» Task goal
Reproduce the listing below word for word and exclude any picture.

» Data supplied
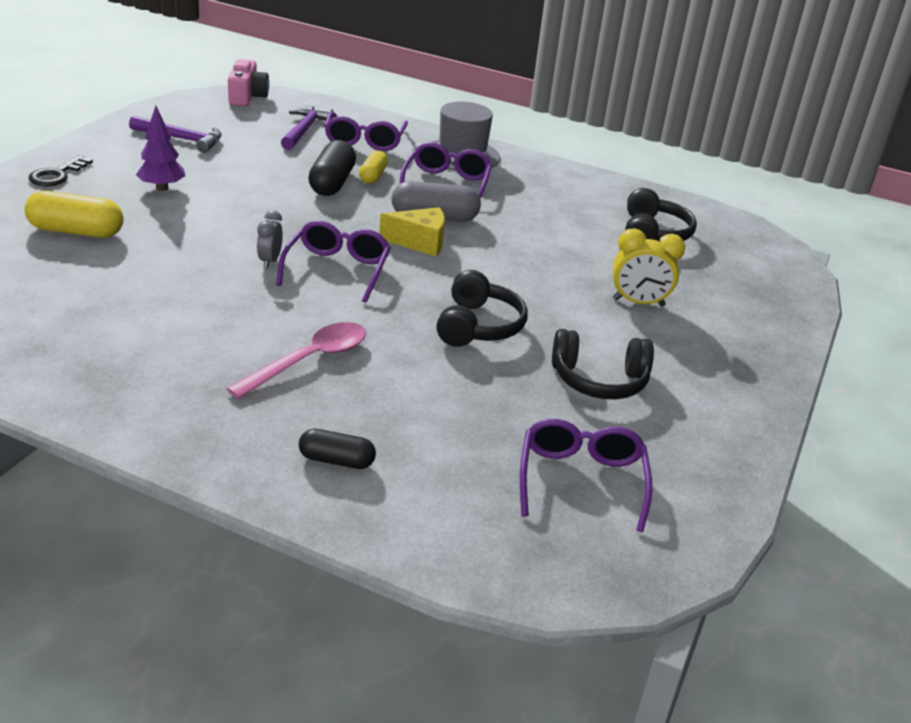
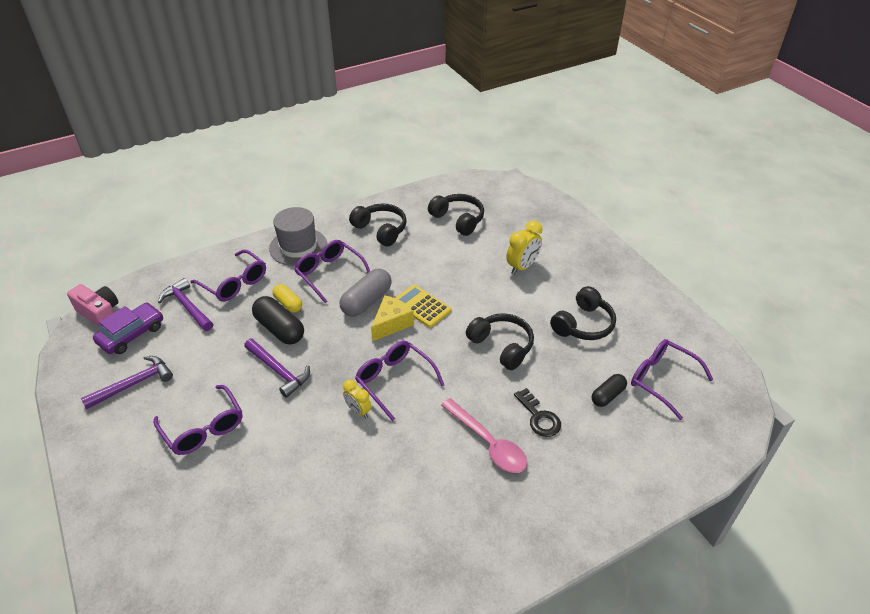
camera: 50 degrees left, 10 degrees up
(57, 175) = (121, 490): black key -> black key (539, 417)
(76, 231) = (228, 510): yellow capsule -> none
(162, 188) = (204, 428): purple tree -> purple glasses
(239, 118) = (131, 334): none -> purple car
(270, 261) = (358, 411): grey clock -> yellow clock
(275, 201) = (278, 371): none -> purple hammer
(310, 360) = (488, 443): pink spoon -> pink spoon turned 150 degrees clockwise
(336, 460) = (594, 477): black capsule -> black capsule (607, 395)
(472, 253) = (421, 306): none -> yellow calculator
(558, 191) = (381, 230): none -> black headphones

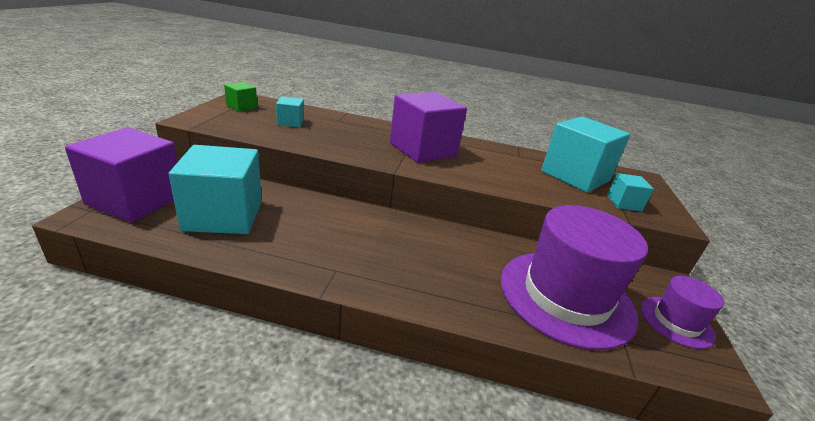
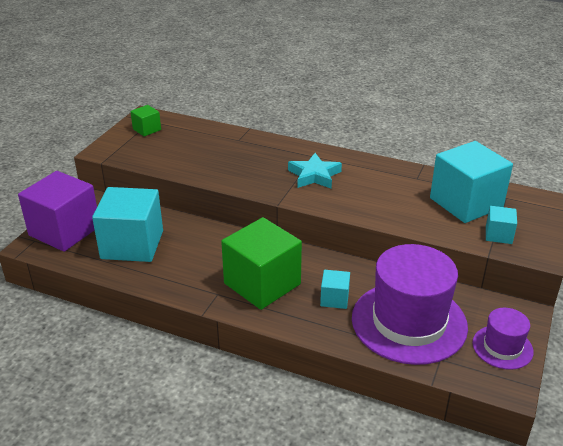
camera: 15 degrees right, 5 degrees up
(290, 122) = (191, 147): turquoise cube -> turquoise cube (334, 299)
(387, 257) = (262, 284): none -> green cube
(423, 149) = (314, 175): purple cube -> turquoise star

» Response to the exercise
camera: 50 degrees left, 10 degrees up
(57, 175) = (121, 490): black key -> black key (539, 417)
(76, 231) = (228, 510): yellow capsule -> none
(162, 188) = (204, 428): purple tree -> purple glasses
(239, 118) = (131, 334): none -> purple car
(270, 261) = (358, 411): grey clock -> yellow clock
(275, 201) = (278, 371): none -> purple hammer
(310, 360) = (488, 443): pink spoon -> pink spoon turned 150 degrees clockwise
(336, 460) = (594, 477): black capsule -> black capsule (607, 395)
(472, 253) = (421, 306): none -> yellow calculator
(558, 191) = (381, 230): none -> black headphones

camera: 15 degrees right, 5 degrees up
(290, 122) = (191, 147): turquoise cube -> turquoise cube (334, 299)
(387, 257) = (262, 284): none -> green cube
(423, 149) = (314, 175): purple cube -> turquoise star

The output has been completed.